TASK TO CARRY OUT: When you reach the line in the data below that contains "black line: (216, 154)", please start repeating lines exactly, and stop after the line that contains "black star: (87, 232) -> (32, 253), moved", repeating nothing else.
[DATA FOR REVIEW — start]
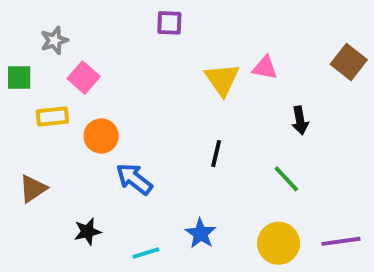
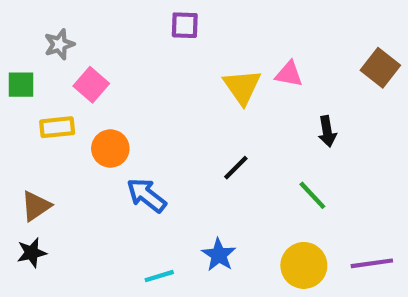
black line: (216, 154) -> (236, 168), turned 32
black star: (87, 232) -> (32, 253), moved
[DATA FOR REVIEW — finish]
[DATA FOR REVIEW — start]
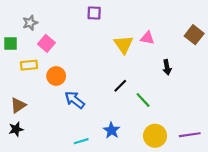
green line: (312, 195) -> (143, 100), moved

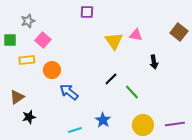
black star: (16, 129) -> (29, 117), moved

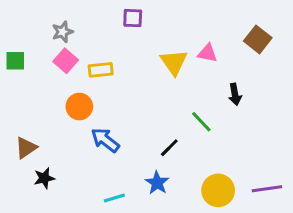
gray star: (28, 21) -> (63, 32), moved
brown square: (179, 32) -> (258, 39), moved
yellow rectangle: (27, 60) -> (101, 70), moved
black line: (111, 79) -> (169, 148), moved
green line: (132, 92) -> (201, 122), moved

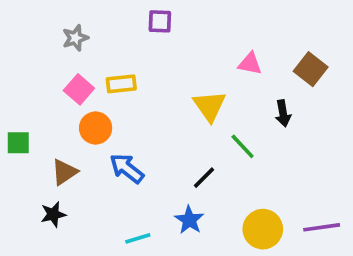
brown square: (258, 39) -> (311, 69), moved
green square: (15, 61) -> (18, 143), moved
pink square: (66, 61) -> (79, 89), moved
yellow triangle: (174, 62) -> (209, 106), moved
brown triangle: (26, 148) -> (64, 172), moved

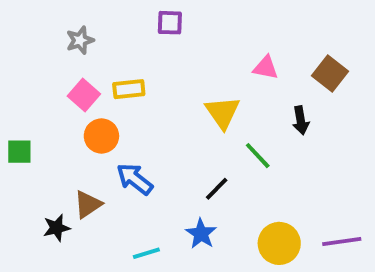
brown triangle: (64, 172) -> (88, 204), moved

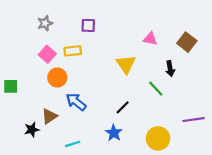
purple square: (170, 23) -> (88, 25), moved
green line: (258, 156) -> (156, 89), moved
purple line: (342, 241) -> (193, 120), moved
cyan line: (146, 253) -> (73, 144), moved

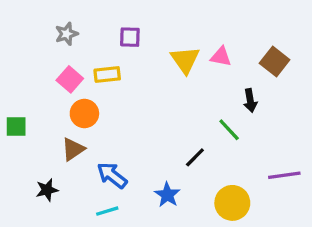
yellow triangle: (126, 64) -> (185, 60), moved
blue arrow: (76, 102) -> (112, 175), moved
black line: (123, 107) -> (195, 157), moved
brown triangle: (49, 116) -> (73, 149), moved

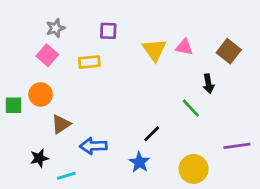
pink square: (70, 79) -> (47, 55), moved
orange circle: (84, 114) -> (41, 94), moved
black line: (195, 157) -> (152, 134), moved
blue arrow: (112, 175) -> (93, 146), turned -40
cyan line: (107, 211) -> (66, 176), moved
[DATA FOR REVIEW — finish]
SOLUTION TO THIS PROBLEM:
black line: (216, 154) -> (236, 168), turned 32
black star: (87, 232) -> (32, 253), moved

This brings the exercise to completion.